### Task item:
Once the lines below holding the string "brown" are counted, give that number alone.

- - - - - - -

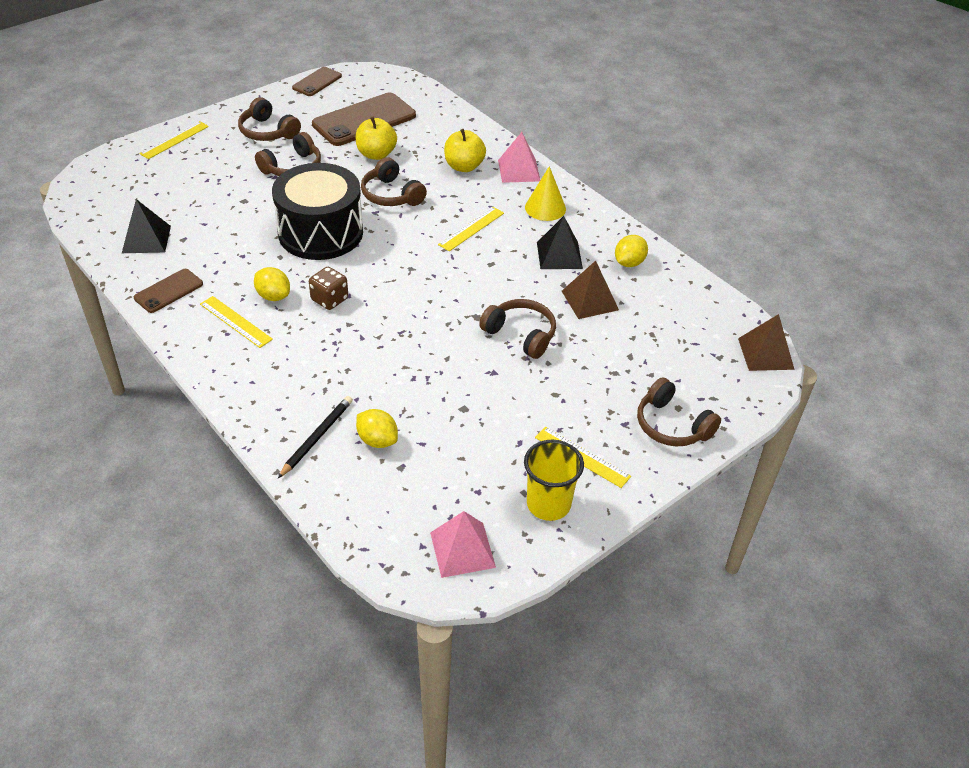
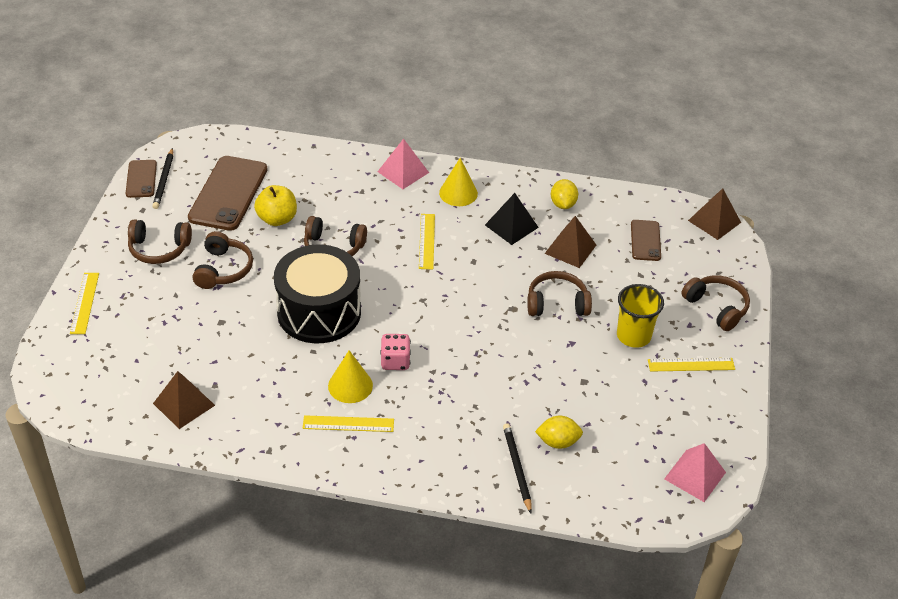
camera: 40 degrees left, 0 degrees up
(146, 239) = (184, 404): black pyramid -> brown pyramid
(168, 291) = (263, 434): brown phone -> brown phone (645, 240)
(273, 296) = (350, 385): yellow lemon -> yellow cone
(329, 299) = (395, 361): brown dice -> pink dice
(331, 90) = (164, 180): none -> black pencil
(464, 166) = (358, 191): yellow apple -> none
(548, 504) = (708, 410): yellow cup -> yellow cup (633, 336)
(672, 425) = (716, 307): brown headphones -> brown headphones turned 135 degrees counterclockwise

- - - - - - -

### Exercise output:
4